■ **Aim of the task**
For each record below, retype the text exactly and omit any image.
****************************************
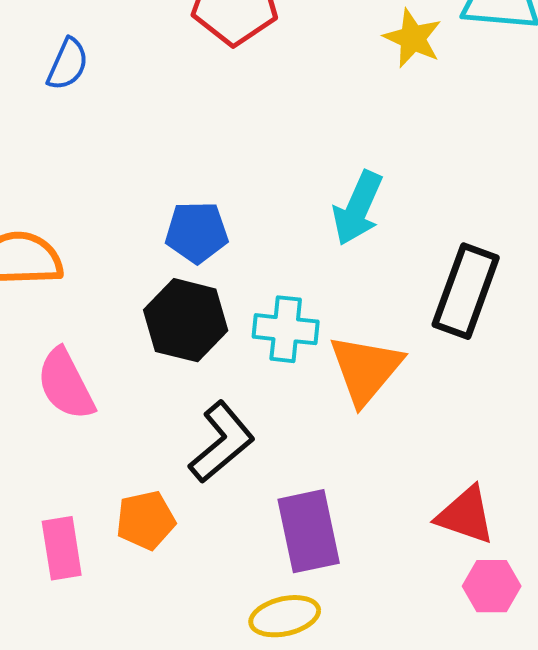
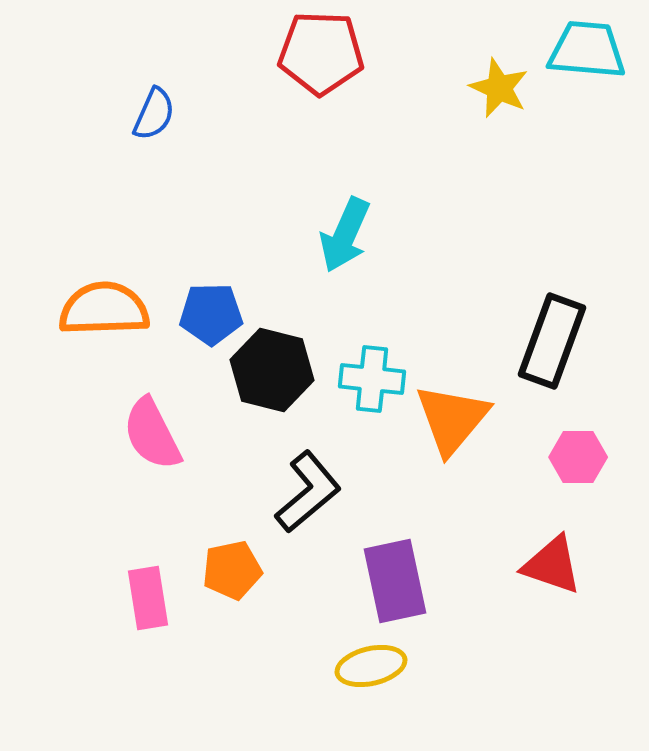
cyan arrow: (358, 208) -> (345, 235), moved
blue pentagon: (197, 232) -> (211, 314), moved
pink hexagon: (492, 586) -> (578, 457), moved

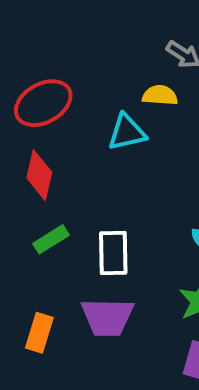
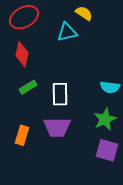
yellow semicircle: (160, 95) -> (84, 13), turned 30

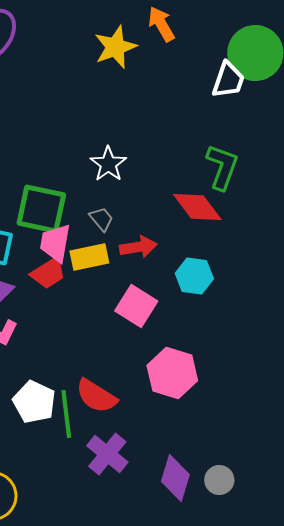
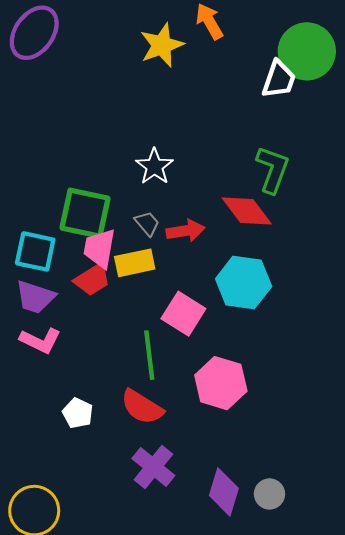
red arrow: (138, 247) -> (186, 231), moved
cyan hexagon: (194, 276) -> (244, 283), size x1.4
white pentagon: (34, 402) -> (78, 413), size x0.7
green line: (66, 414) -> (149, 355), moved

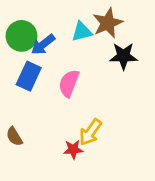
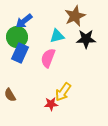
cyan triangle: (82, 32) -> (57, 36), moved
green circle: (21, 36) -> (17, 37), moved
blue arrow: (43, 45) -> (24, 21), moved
****************************************
■ **Response**
cyan arrow: (358, 208) -> (345, 235), moved
blue pentagon: (197, 232) -> (211, 314), moved
pink hexagon: (492, 586) -> (578, 457), moved

yellow semicircle: (160, 95) -> (84, 13), turned 30

red arrow: (138, 247) -> (186, 231), moved
cyan hexagon: (194, 276) -> (244, 283), size x1.4
white pentagon: (34, 402) -> (78, 413), size x0.7
green line: (66, 414) -> (149, 355), moved

cyan triangle: (82, 32) -> (57, 36), moved
green circle: (21, 36) -> (17, 37), moved
blue arrow: (43, 45) -> (24, 21), moved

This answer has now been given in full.